Output exactly the span of lines beginning with the one that holds "camera: 85 degrees left, 10 degrees down" and ending with the last line of the data below.

──────── Excerpted records

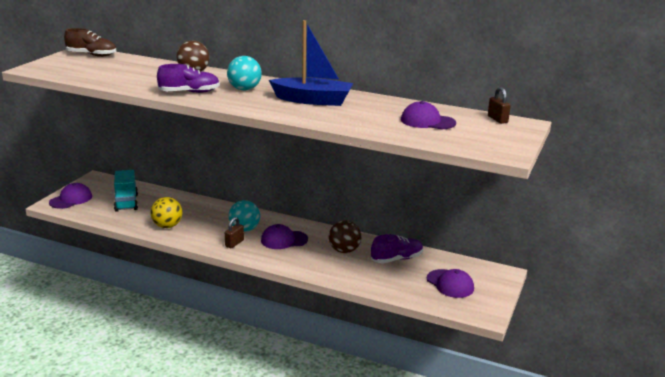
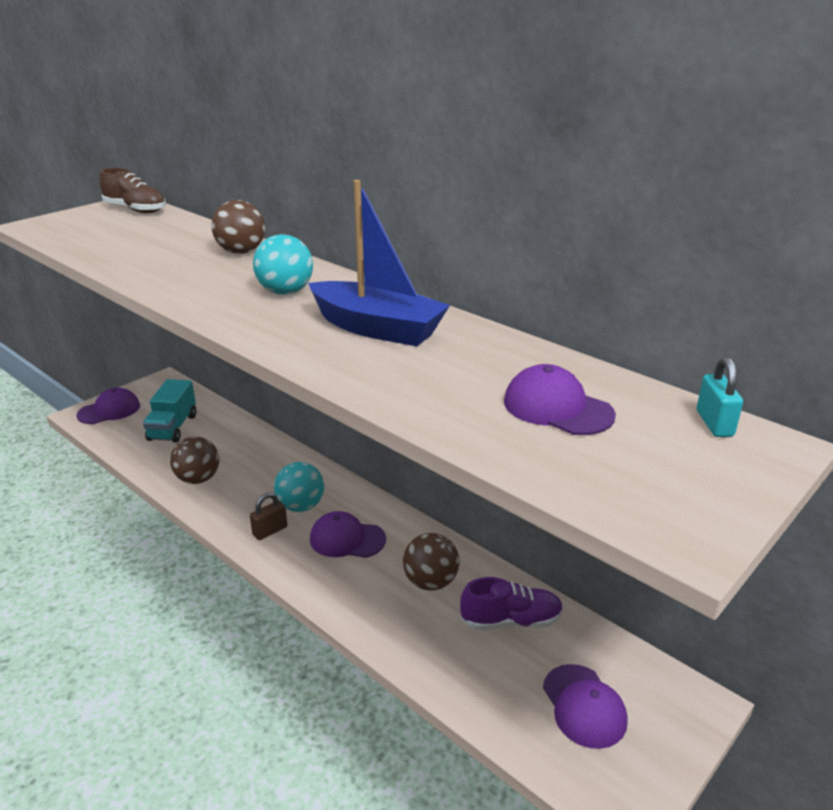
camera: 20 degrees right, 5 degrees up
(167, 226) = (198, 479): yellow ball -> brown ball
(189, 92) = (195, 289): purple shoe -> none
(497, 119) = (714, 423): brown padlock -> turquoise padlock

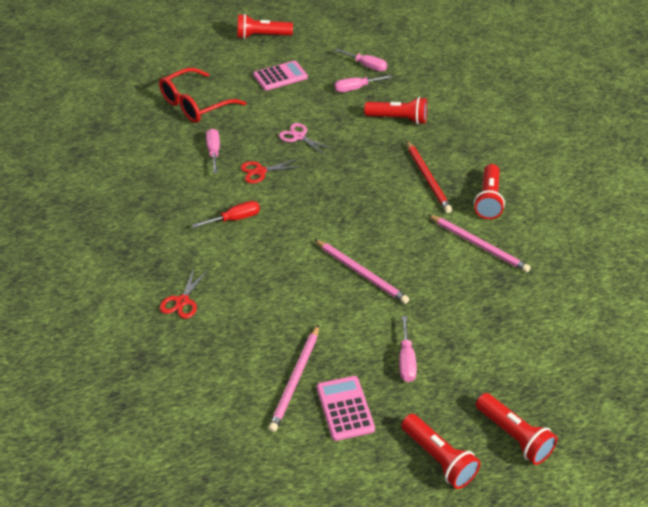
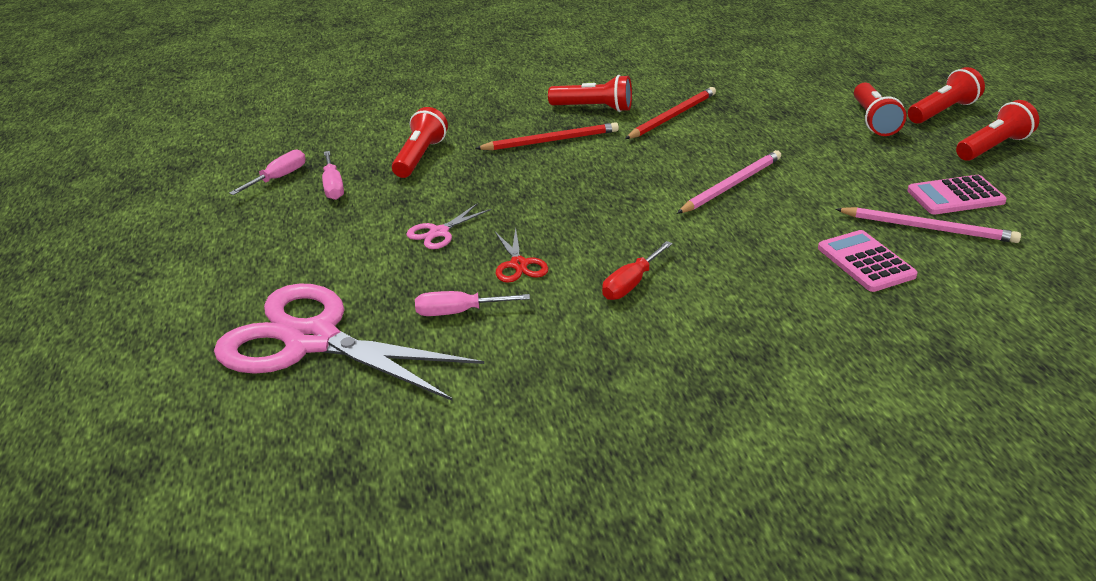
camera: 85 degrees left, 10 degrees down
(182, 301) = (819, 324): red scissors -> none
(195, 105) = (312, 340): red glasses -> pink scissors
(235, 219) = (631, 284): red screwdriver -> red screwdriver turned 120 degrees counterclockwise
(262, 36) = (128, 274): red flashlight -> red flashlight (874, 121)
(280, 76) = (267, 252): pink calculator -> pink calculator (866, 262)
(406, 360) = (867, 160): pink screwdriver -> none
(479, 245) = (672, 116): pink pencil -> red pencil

────────────────

**Expected output**:
camera: 85 degrees left, 10 degrees down
(182, 301) = (819, 324): red scissors -> none
(195, 105) = (312, 340): red glasses -> pink scissors
(235, 219) = (631, 284): red screwdriver -> red screwdriver turned 120 degrees counterclockwise
(262, 36) = (128, 274): red flashlight -> red flashlight (874, 121)
(280, 76) = (267, 252): pink calculator -> pink calculator (866, 262)
(406, 360) = (867, 160): pink screwdriver -> none
(479, 245) = (672, 116): pink pencil -> red pencil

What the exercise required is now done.